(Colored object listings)

◇ ◇ ◇ ◇ ◇ ◇ ◇

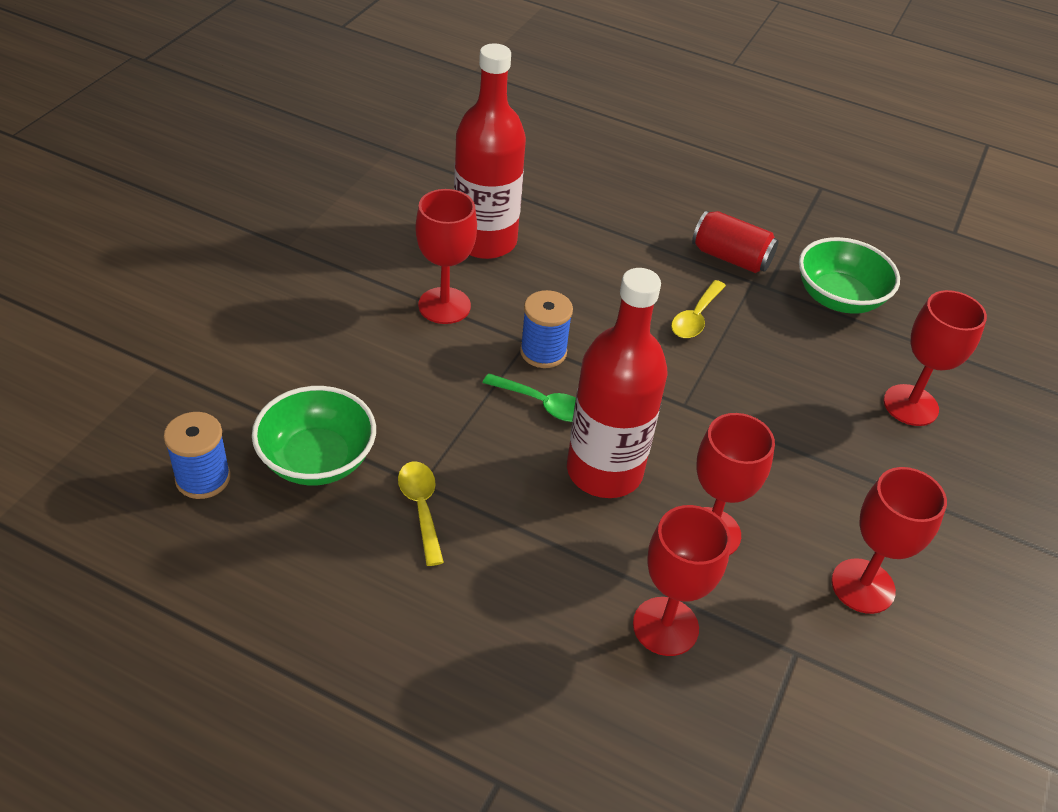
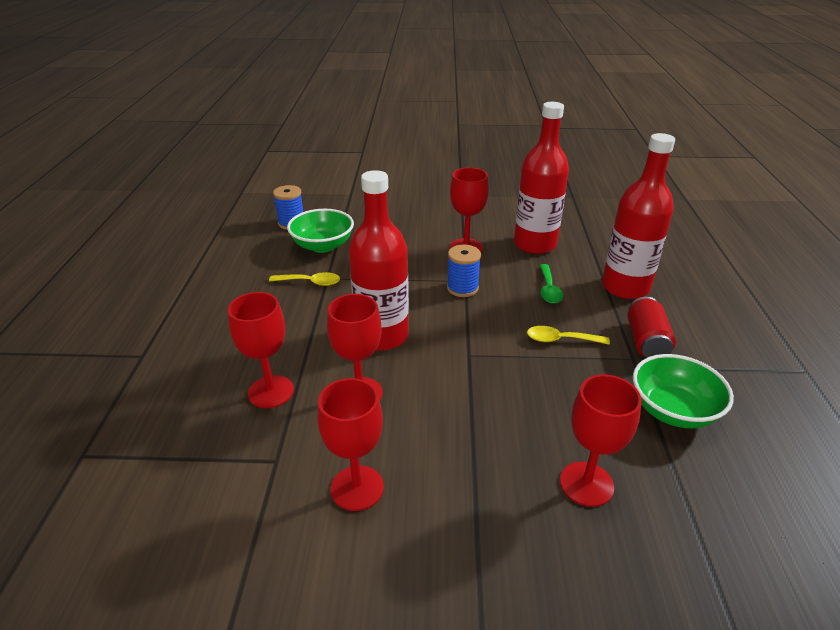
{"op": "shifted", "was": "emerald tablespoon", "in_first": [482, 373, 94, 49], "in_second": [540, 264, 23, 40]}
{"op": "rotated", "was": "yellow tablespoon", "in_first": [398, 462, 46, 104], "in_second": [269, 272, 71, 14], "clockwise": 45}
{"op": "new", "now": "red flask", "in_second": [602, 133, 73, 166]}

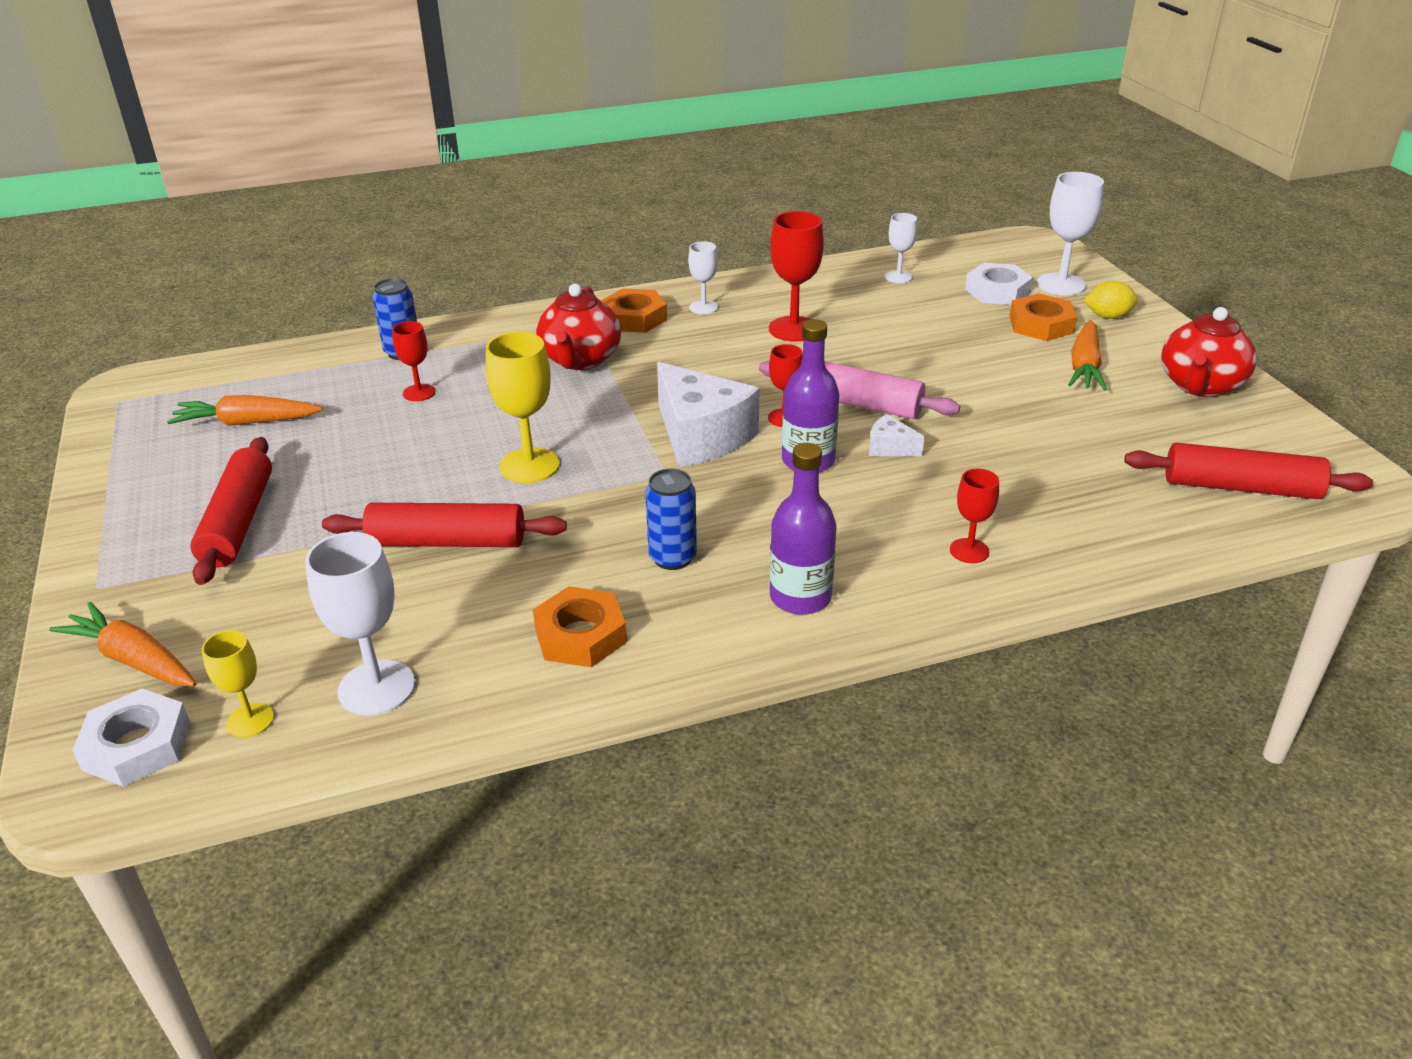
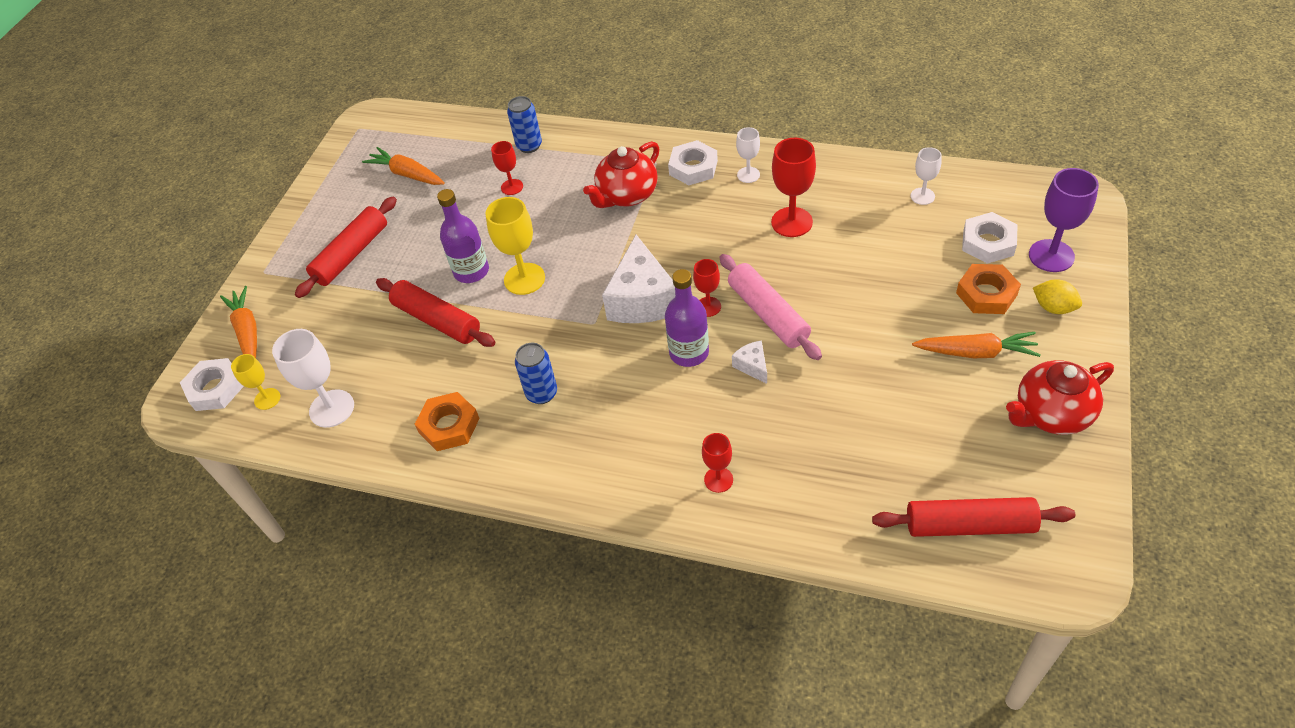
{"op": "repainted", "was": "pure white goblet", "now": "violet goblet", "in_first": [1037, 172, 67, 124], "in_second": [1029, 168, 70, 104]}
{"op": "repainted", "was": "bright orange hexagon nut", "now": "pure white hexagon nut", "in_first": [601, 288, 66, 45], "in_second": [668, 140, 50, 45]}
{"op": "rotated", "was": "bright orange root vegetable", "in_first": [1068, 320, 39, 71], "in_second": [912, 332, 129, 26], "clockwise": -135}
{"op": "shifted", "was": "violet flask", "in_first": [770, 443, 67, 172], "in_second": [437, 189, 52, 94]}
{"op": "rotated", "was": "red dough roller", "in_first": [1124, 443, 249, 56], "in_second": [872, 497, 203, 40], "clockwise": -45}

◇ ◇ ◇ ◇ ◇ ◇ ◇

Work to be completed: Output each entry verbatim; none of the pictures should be included.

Final answer:
{"op": "shifted", "was": "emerald tablespoon", "in_first": [482, 373, 94, 49], "in_second": [540, 264, 23, 40]}
{"op": "rotated", "was": "yellow tablespoon", "in_first": [398, 462, 46, 104], "in_second": [269, 272, 71, 14], "clockwise": 45}
{"op": "new", "now": "red flask", "in_second": [602, 133, 73, 166]}

{"op": "repainted", "was": "pure white goblet", "now": "violet goblet", "in_first": [1037, 172, 67, 124], "in_second": [1029, 168, 70, 104]}
{"op": "repainted", "was": "bright orange hexagon nut", "now": "pure white hexagon nut", "in_first": [601, 288, 66, 45], "in_second": [668, 140, 50, 45]}
{"op": "rotated", "was": "bright orange root vegetable", "in_first": [1068, 320, 39, 71], "in_second": [912, 332, 129, 26], "clockwise": -135}
{"op": "shifted", "was": "violet flask", "in_first": [770, 443, 67, 172], "in_second": [437, 189, 52, 94]}
{"op": "rotated", "was": "red dough roller", "in_first": [1124, 443, 249, 56], "in_second": [872, 497, 203, 40], "clockwise": -45}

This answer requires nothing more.